Layout change descriptions
####################

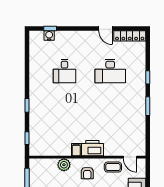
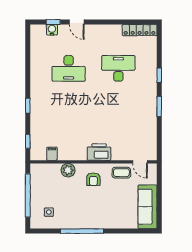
door: (106, 28) -> (77, 22), moved
desk: (64, 71) -> (69, 68), width x1.37
desk: (110, 71) -> (118, 68), turned 180
filing cabinet: (76, 150) -> (52, 154), moved

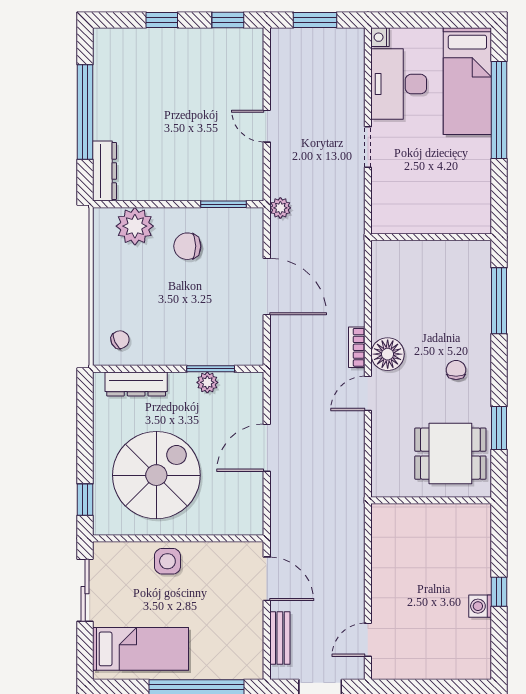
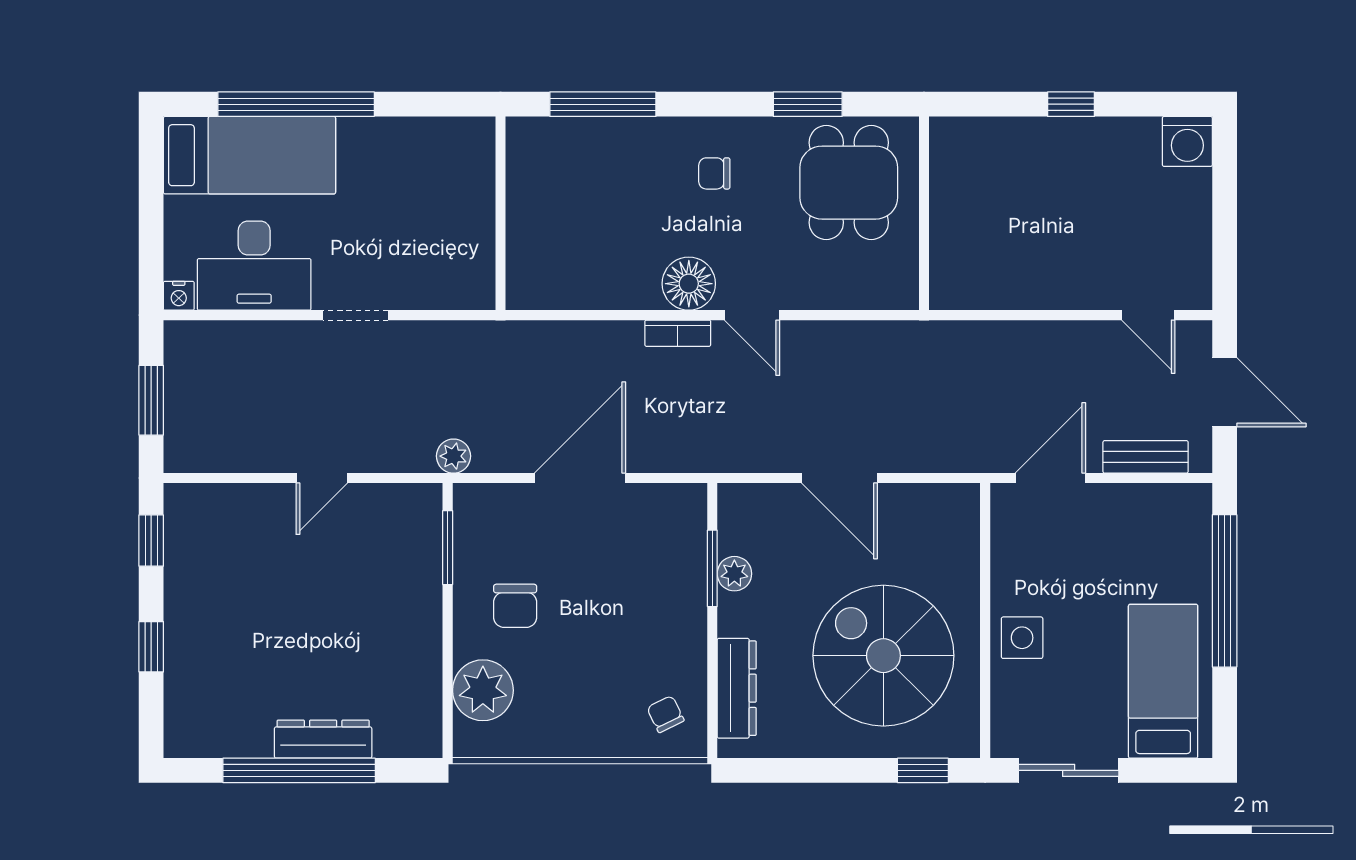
dresser: (104, 171) -> (323, 739), moved
washing machine: (480, 606) -> (1187, 141), moved, width x1.38, depth x1.38

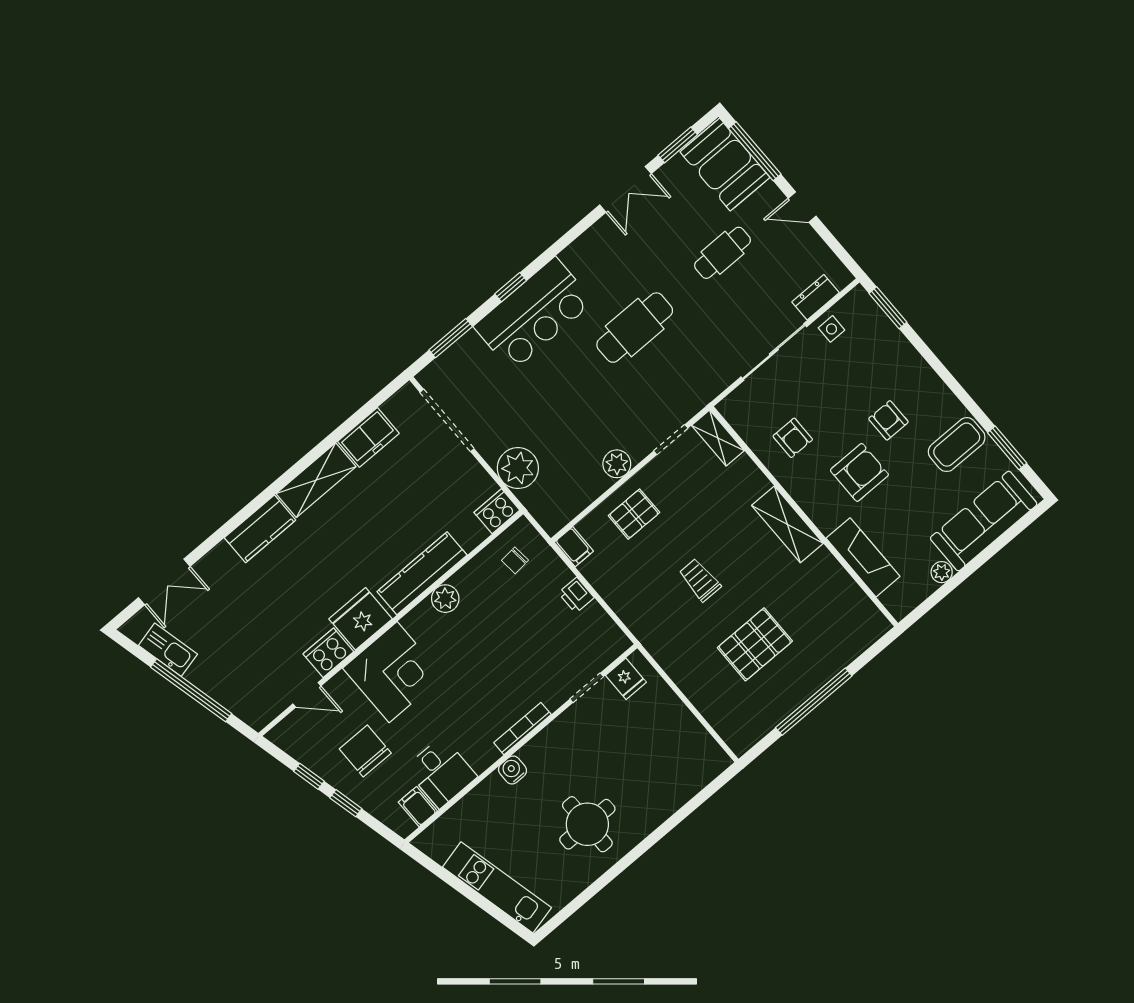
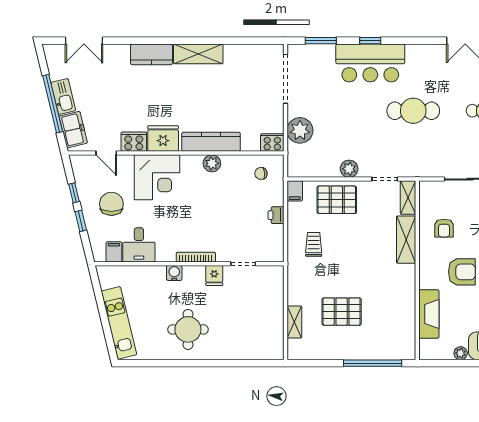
freezer: (368, 437) -> (73, 130), moved, turned -104
pallet: (634, 514) -> (337, 200), width x1.50, depth x1.42
shelving: (787, 524) -> (406, 240), moved
trolley: (700, 580) -> (314, 244), moved
kitchen sink: (168, 650) -> (63, 97), moved
fridge: (626, 679) -> (214, 275), moved
window: (814, 702) -> (373, 363), moved
shelving: (708, 706) -> (294, 322), added

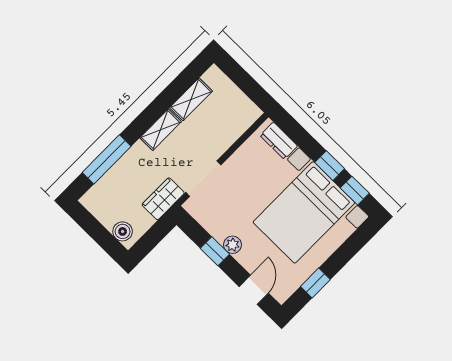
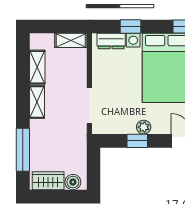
shelving: (244, 105) -> (71, 40), added
window: (330, 166) -> (130, 27), moved
wardrobe: (163, 199) -> (48, 181), moved, turned 90

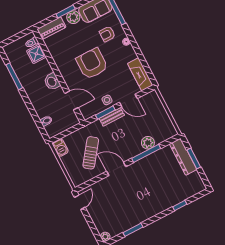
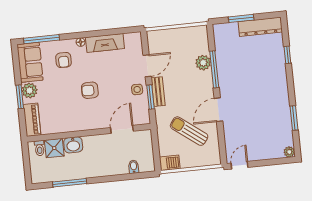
armchair: (92, 64) -> (90, 90), width x0.53, depth x0.53
fireplace: (140, 74) -> (105, 43), moved
washbasin: (52, 82) -> (73, 145), moved
dresser: (183, 157) -> (260, 27), moved
door: (80, 202) -> (240, 165), hinge flipped

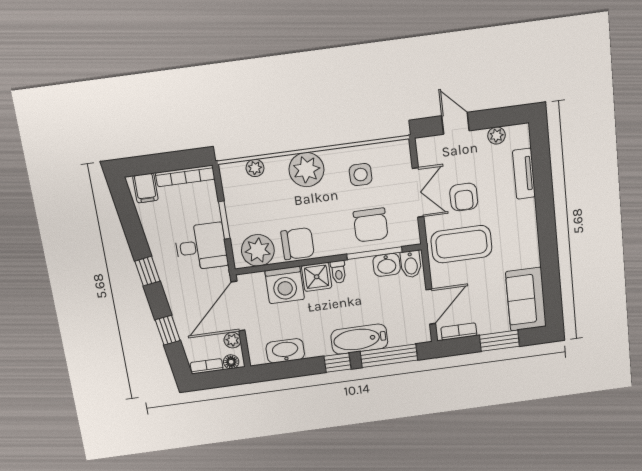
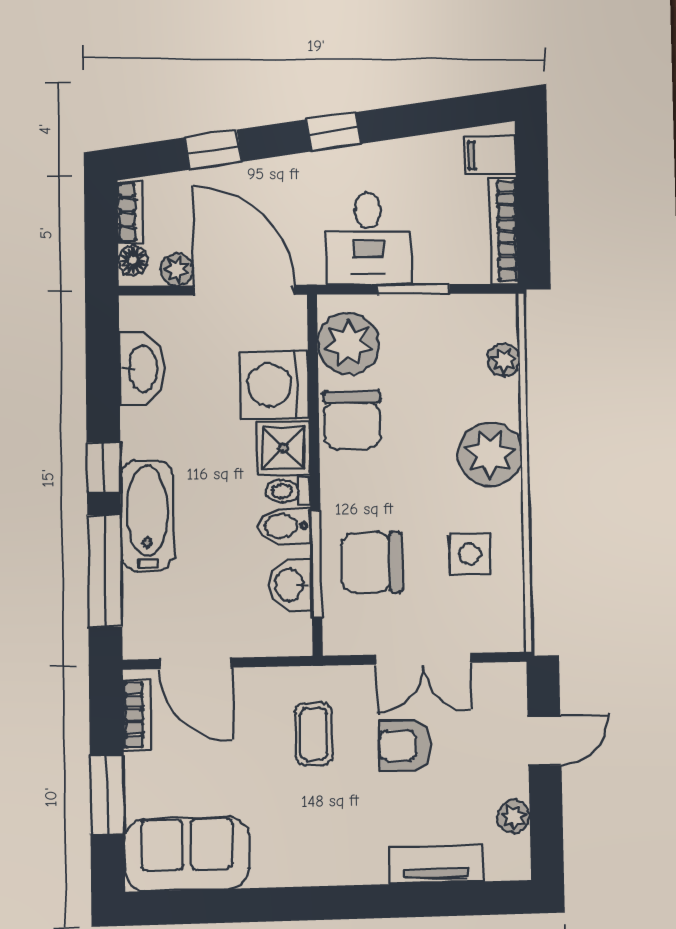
coffee table: (461, 244) -> (314, 734), width x0.54, depth x0.58
bidet: (411, 264) -> (284, 526), moved

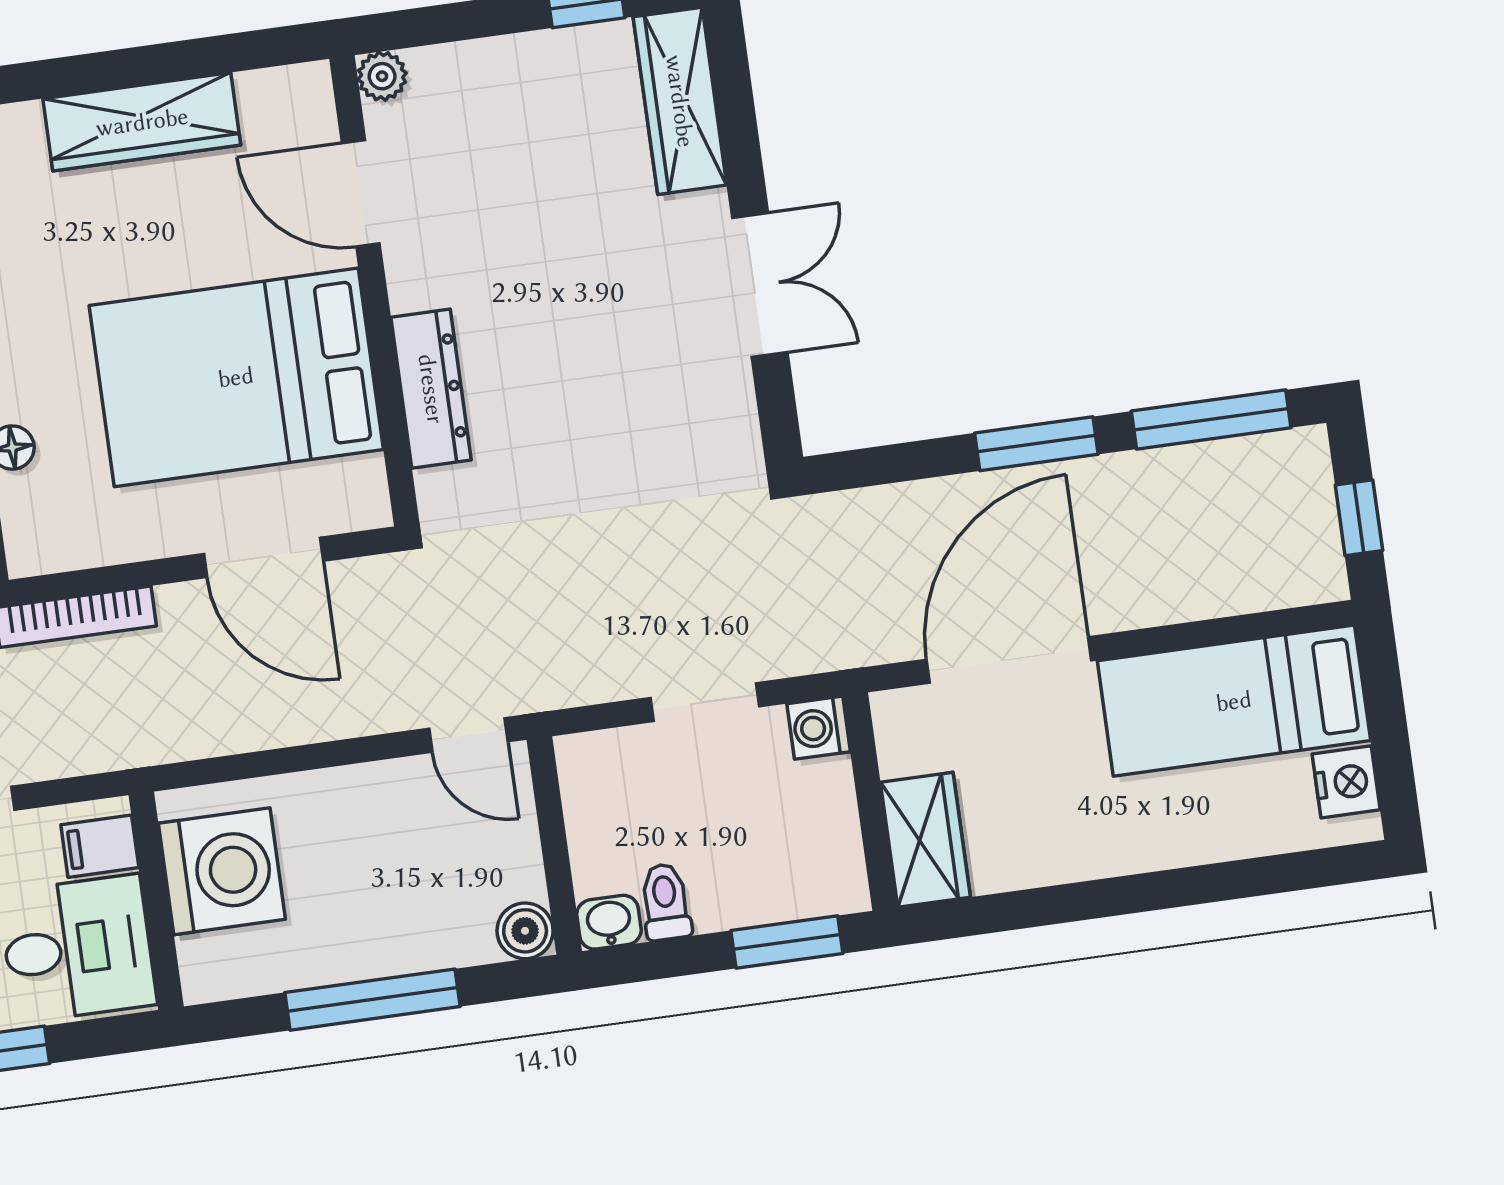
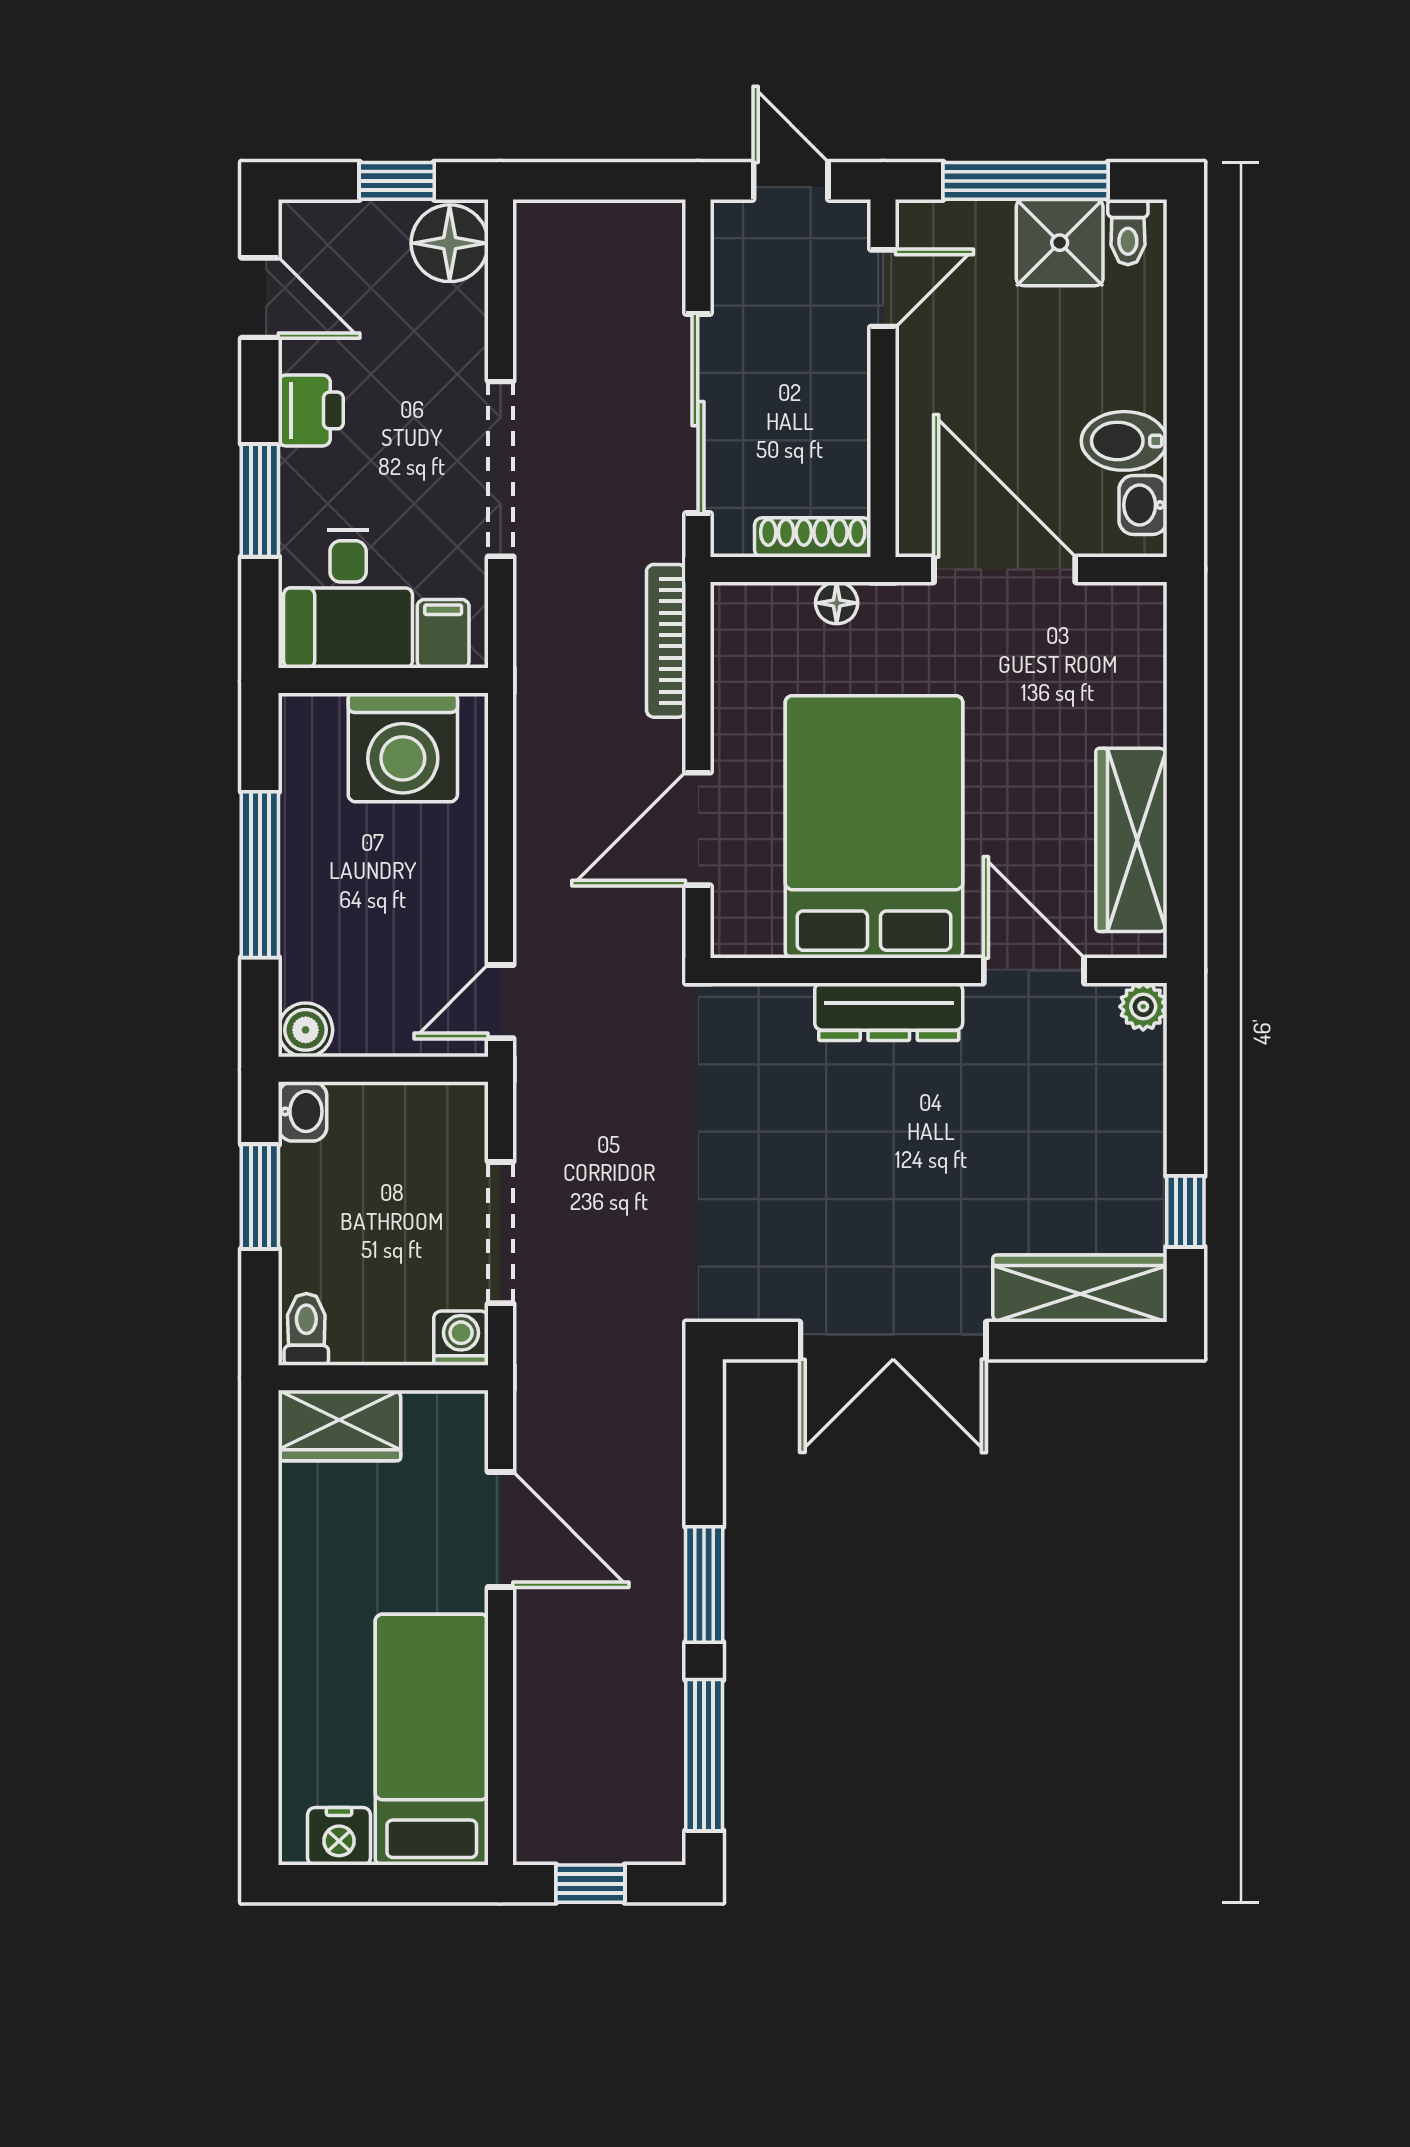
wardrobe: (142, 122) -> (1131, 840), moved
door: (361, 193) -> (1034, 971), hinge flipped
double door: (760, 285) -> (893, 1341), width x1.37
dresser: (431, 389) -> (889, 1012), moved
door: (1009, 660) -> (501, 1529), width x0.73
doorway: (705, 702) -> (501, 1233), width x1.38
toilet: (666, 902) -> (306, 1329), moved, turned -90
window: (787, 942) -> (260, 1197), moved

####################

● **EXERCISE AIM**
What's needed is an exact copy of the lines above from the one with "shelving: (708, 706) -> (294, 322), added" through the one with "wardrobe: (142, 122) -> (1131, 840), moved", both included; the pictures stay out.

● **EXERCISE SOLUTION**
shelving: (708, 706) -> (294, 322), added

shelving: (244, 105) -> (71, 40), added
window: (330, 166) -> (130, 27), moved
wardrobe: (163, 199) -> (48, 181), moved, turned 90

armchair: (92, 64) -> (90, 90), width x0.53, depth x0.53
fireplace: (140, 74) -> (105, 43), moved
washbasin: (52, 82) -> (73, 145), moved
dresser: (183, 157) -> (260, 27), moved
door: (80, 202) -> (240, 165), hinge flipped

coffee table: (461, 244) -> (314, 734), width x0.54, depth x0.58
bidet: (411, 264) -> (284, 526), moved

wardrobe: (142, 122) -> (1131, 840), moved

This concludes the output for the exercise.